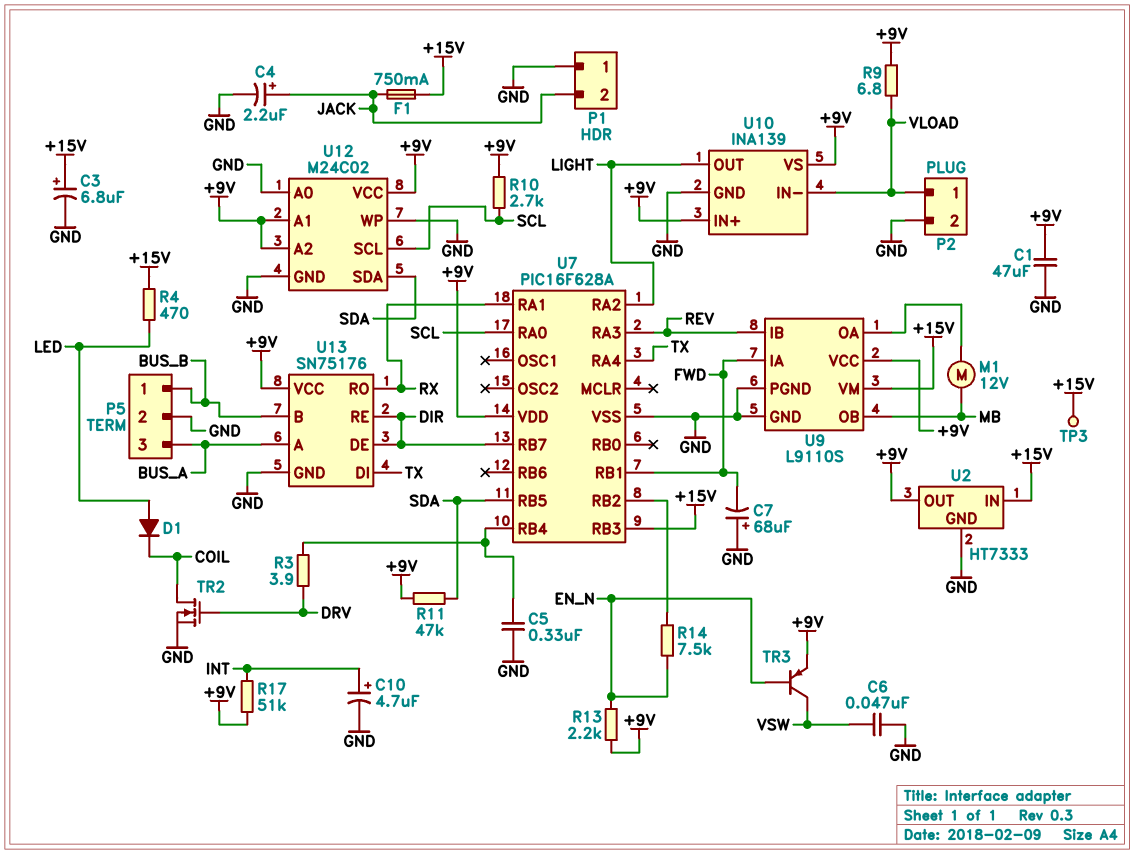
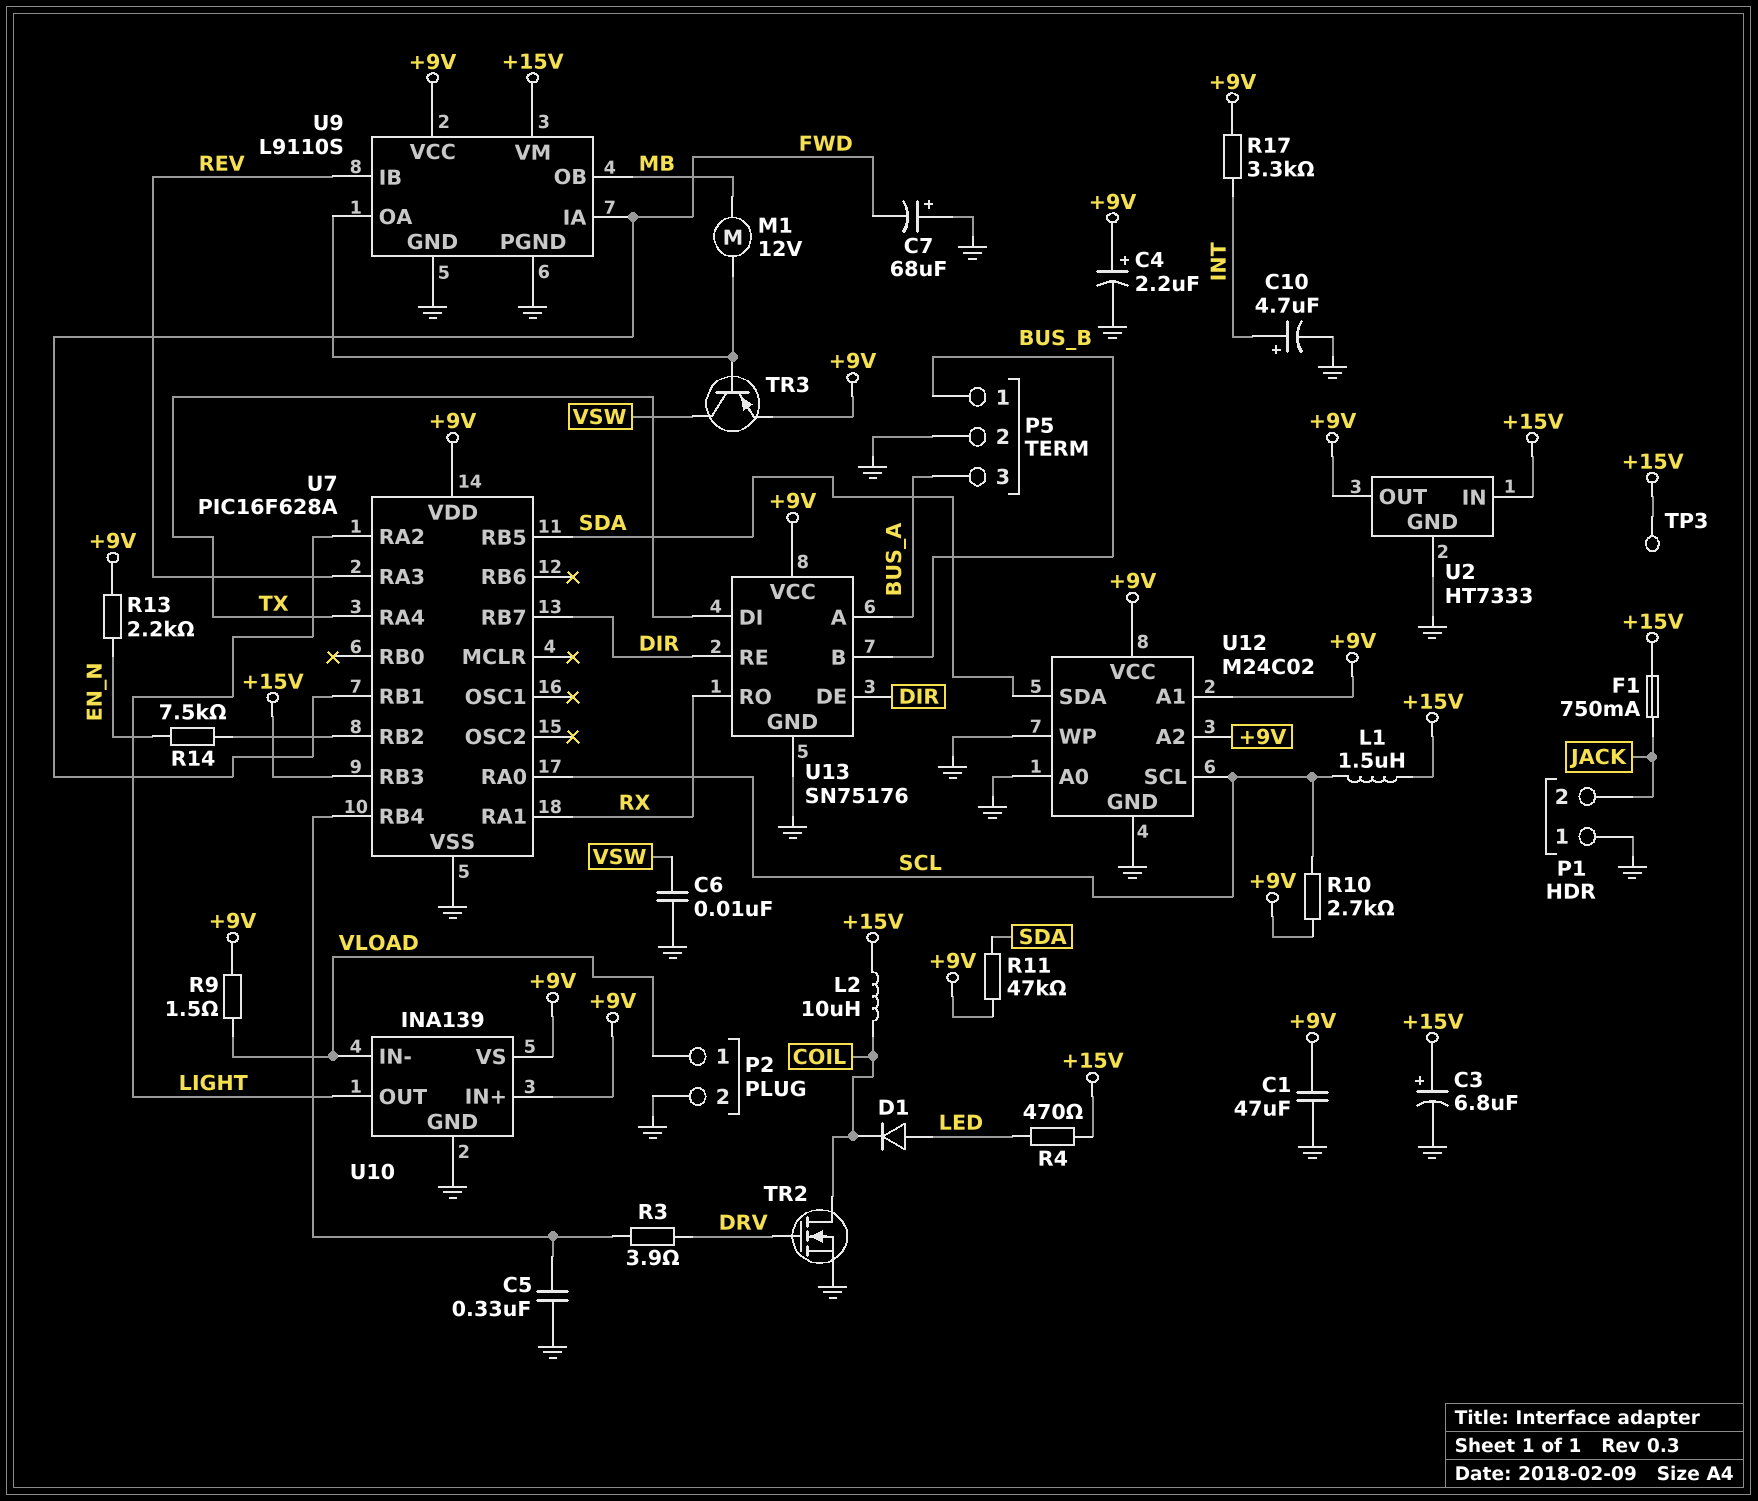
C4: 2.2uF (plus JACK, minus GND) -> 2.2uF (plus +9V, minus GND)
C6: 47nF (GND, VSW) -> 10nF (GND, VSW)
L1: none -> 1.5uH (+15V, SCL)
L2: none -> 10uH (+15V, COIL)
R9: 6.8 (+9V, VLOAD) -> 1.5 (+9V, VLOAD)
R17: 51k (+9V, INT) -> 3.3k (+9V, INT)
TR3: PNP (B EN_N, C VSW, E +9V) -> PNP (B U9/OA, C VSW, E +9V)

------------

Copy down every line of the entries containing the word "none".

## Solution to this problem
L1: none -> 1.5uH (+15V, SCL)
L2: none -> 10uH (+15V, COIL)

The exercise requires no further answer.